ASSIGNMENT
Please repeat the data exactly, leaving nothing out.

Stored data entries
§
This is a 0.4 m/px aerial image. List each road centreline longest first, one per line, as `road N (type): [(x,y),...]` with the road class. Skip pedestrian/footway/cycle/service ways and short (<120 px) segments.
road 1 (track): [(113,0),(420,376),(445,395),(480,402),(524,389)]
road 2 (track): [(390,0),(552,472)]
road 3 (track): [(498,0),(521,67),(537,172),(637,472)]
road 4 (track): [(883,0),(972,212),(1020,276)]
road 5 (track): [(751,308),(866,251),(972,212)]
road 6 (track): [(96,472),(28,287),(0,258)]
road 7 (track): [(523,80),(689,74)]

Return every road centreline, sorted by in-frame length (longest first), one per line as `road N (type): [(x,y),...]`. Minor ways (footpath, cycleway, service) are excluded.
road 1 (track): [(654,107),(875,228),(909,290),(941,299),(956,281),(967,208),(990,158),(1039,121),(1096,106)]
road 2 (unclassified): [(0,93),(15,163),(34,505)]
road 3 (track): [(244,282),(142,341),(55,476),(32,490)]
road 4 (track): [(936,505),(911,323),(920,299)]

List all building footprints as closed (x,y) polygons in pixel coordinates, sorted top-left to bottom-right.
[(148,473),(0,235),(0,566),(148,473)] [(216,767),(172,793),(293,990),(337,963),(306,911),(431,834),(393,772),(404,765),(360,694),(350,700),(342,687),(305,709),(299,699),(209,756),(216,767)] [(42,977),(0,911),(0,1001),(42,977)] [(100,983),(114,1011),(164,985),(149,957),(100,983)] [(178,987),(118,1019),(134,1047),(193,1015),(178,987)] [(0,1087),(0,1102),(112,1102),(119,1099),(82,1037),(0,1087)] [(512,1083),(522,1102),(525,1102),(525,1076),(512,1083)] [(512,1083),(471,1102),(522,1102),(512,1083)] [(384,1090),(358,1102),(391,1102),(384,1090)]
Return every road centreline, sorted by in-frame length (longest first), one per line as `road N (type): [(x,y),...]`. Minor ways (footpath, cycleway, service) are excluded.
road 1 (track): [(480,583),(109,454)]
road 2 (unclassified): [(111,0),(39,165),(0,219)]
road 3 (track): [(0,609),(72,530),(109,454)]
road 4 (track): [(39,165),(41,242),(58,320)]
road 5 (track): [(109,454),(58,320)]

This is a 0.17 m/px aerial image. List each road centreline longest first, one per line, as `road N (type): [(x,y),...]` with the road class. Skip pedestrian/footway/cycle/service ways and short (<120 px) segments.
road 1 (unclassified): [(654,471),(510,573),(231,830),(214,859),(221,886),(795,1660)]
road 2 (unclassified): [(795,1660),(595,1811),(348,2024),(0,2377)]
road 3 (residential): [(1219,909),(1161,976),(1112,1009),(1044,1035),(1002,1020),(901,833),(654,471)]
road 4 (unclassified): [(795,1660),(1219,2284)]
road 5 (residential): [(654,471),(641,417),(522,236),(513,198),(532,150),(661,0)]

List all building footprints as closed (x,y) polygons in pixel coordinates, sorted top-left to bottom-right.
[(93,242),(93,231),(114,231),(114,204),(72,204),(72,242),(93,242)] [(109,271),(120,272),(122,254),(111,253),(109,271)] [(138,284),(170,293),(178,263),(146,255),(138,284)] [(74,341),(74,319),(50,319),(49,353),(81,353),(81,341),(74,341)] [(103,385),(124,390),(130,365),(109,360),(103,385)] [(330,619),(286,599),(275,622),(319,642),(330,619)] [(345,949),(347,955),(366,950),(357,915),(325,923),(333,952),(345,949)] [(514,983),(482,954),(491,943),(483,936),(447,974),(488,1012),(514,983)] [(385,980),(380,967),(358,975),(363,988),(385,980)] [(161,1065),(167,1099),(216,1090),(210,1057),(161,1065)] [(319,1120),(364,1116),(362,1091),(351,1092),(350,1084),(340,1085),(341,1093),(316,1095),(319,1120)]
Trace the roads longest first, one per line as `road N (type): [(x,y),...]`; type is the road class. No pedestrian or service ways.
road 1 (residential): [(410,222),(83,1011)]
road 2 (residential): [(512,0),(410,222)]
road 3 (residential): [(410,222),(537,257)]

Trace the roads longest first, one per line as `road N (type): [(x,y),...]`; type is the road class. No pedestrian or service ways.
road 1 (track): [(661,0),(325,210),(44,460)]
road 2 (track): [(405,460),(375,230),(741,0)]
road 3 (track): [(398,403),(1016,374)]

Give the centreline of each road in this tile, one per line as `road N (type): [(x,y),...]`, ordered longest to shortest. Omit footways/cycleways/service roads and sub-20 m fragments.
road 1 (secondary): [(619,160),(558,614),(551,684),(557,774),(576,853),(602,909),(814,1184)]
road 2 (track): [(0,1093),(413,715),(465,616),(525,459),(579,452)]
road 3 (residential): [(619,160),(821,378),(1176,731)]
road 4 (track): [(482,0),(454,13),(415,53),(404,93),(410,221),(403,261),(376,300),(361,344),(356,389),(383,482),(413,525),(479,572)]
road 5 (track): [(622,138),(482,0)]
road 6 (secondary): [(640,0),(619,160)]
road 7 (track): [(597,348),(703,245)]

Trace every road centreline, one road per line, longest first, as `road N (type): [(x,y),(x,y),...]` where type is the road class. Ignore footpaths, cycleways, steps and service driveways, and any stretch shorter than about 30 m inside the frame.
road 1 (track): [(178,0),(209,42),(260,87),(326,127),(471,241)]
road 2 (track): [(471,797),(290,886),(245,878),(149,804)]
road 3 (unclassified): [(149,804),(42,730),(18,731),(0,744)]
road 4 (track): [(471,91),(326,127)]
§
RESULT OF THIS EXERCISE
This is a 0.4 m/px aerial image. List each road centreline longest first, one per line, as `road N (type): [(x,y),...]` with the road class. Skip pedestrian/footway/cycle/service ways and short (<120 px) segments.
road 1 (track): [(113,0),(420,376),(445,395),(480,402),(524,389)]
road 2 (track): [(390,0),(552,472)]
road 3 (track): [(498,0),(521,67),(537,172),(637,472)]
road 4 (track): [(883,0),(972,212),(1020,276)]
road 5 (track): [(751,308),(866,251),(972,212)]
road 6 (track): [(96,472),(28,287),(0,258)]
road 7 (track): [(523,80),(689,74)]

Return every road centreline, sorted by in-frame length (longest first), one per line as `road N (type): [(x,y),...]`. Minor ways (footpath, cycleway, service) are excluded.
road 1 (track): [(654,107),(875,228),(909,290),(941,299),(956,281),(967,208),(990,158),(1039,121),(1096,106)]
road 2 (unclassified): [(0,93),(15,163),(34,505)]
road 3 (track): [(244,282),(142,341),(55,476),(32,490)]
road 4 (track): [(936,505),(911,323),(920,299)]

List all building footprints as closed (x,y) polygons in pixel coordinates, sorted top-left to bottom-right.
[(148,473),(0,235),(0,566),(148,473)] [(216,767),(172,793),(293,990),(337,963),(306,911),(431,834),(393,772),(404,765),(360,694),(350,700),(342,687),(305,709),(299,699),(209,756),(216,767)] [(42,977),(0,911),(0,1001),(42,977)] [(100,983),(114,1011),(164,985),(149,957),(100,983)] [(178,987),(118,1019),(134,1047),(193,1015),(178,987)] [(0,1087),(0,1102),(112,1102),(119,1099),(82,1037),(0,1087)] [(512,1083),(522,1102),(525,1102),(525,1076),(512,1083)] [(512,1083),(471,1102),(522,1102),(512,1083)] [(384,1090),(358,1102),(391,1102),(384,1090)]
Return every road centreline, sorted by in-frame length (longest first), one per line as `road N (type): [(x,y),...]`. Minor ways (footpath, cycleway, service) are excluded.
road 1 (track): [(480,583),(109,454)]
road 2 (unclassified): [(111,0),(39,165),(0,219)]
road 3 (track): [(0,609),(72,530),(109,454)]
road 4 (track): [(39,165),(41,242),(58,320)]
road 5 (track): [(109,454),(58,320)]

This is a 0.17 m/px aerial image. List each road centreline longest first, one per line, as `road N (type): [(x,y),...]` with the road class. Skip pedestrian/footway/cycle/service ways and short (<120 px) segments.
road 1 (unclassified): [(654,471),(510,573),(231,830),(214,859),(221,886),(795,1660)]
road 2 (unclassified): [(795,1660),(595,1811),(348,2024),(0,2377)]
road 3 (residential): [(1219,909),(1161,976),(1112,1009),(1044,1035),(1002,1020),(901,833),(654,471)]
road 4 (unclassified): [(795,1660),(1219,2284)]
road 5 (residential): [(654,471),(641,417),(522,236),(513,198),(532,150),(661,0)]

List all building footprints as closed (x,y) polygons in pixel coordinates, sorted top-left to bottom-right.
[(93,242),(93,231),(114,231),(114,204),(72,204),(72,242),(93,242)] [(109,271),(120,272),(122,254),(111,253),(109,271)] [(138,284),(170,293),(178,263),(146,255),(138,284)] [(74,341),(74,319),(50,319),(49,353),(81,353),(81,341),(74,341)] [(103,385),(124,390),(130,365),(109,360),(103,385)] [(330,619),(286,599),(275,622),(319,642),(330,619)] [(345,949),(347,955),(366,950),(357,915),(325,923),(333,952),(345,949)] [(514,983),(482,954),(491,943),(483,936),(447,974),(488,1012),(514,983)] [(385,980),(380,967),(358,975),(363,988),(385,980)] [(161,1065),(167,1099),(216,1090),(210,1057),(161,1065)] [(319,1120),(364,1116),(362,1091),(351,1092),(350,1084),(340,1085),(341,1093),(316,1095),(319,1120)]
Trace the roads longest first, one per line as `road N (type): [(x,y),...]`; type is the road class. No pedestrian or service ways.
road 1 (residential): [(410,222),(83,1011)]
road 2 (residential): [(512,0),(410,222)]
road 3 (residential): [(410,222),(537,257)]

Trace the roads longest first, one per line as `road N (type): [(x,y),...]`; type is the road class. No pedestrian or service ways.
road 1 (track): [(661,0),(325,210),(44,460)]
road 2 (track): [(405,460),(375,230),(741,0)]
road 3 (track): [(398,403),(1016,374)]

Give the centreline of each road in this tile, one per line as `road N (type): [(x,y),...]`, ordered longest to shortest. Omit footways/cycleways/service roads and sub-20 m fragments.
road 1 (secondary): [(619,160),(558,614),(551,684),(557,774),(576,853),(602,909),(814,1184)]
road 2 (track): [(0,1093),(413,715),(465,616),(525,459),(579,452)]
road 3 (residential): [(619,160),(821,378),(1176,731)]
road 4 (track): [(482,0),(454,13),(415,53),(404,93),(410,221),(403,261),(376,300),(361,344),(356,389),(383,482),(413,525),(479,572)]
road 5 (track): [(622,138),(482,0)]
road 6 (secondary): [(640,0),(619,160)]
road 7 (track): [(597,348),(703,245)]

Trace every road centreline, one road per line, longest first, as `road N (type): [(x,y),(x,y),...]` where type is the road class. Ignore footpaths, cycleways, steps and service driveways, and any stretch shorter than about 30 m inside the frame.
road 1 (track): [(178,0),(209,42),(260,87),(326,127),(471,241)]
road 2 (track): [(471,797),(290,886),(245,878),(149,804)]
road 3 (unclassified): [(149,804),(42,730),(18,731),(0,744)]
road 4 (track): [(471,91),(326,127)]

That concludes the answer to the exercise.